◆ **Task**:
Gather all lines in the records below that include the word "DATA".
+++
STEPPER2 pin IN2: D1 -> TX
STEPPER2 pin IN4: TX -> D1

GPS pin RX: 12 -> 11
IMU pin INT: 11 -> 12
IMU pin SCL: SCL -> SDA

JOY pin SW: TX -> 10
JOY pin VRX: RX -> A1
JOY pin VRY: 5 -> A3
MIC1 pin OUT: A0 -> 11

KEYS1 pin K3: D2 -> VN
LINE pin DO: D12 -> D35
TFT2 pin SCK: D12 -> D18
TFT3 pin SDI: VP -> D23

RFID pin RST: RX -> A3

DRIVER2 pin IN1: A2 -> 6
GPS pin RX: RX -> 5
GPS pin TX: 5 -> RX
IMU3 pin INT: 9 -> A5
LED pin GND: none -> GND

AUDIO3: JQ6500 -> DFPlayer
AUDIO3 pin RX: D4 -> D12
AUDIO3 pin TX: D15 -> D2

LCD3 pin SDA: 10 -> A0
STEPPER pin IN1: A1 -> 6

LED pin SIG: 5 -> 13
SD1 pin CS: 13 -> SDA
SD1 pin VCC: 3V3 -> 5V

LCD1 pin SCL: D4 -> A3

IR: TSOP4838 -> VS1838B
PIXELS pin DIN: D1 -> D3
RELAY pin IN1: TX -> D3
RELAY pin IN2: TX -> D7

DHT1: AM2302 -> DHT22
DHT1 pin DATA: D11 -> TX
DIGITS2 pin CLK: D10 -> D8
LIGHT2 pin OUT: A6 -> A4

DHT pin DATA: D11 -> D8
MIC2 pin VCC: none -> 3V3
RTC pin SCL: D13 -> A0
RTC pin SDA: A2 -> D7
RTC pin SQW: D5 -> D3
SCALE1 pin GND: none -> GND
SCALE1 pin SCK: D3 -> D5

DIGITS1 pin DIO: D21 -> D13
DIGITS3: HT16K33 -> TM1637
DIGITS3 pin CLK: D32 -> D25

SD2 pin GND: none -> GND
+++
◆ **Answer for the task**:
DHT1 pin DATA: D11 -> TX
DHT pin DATA: D11 -> D8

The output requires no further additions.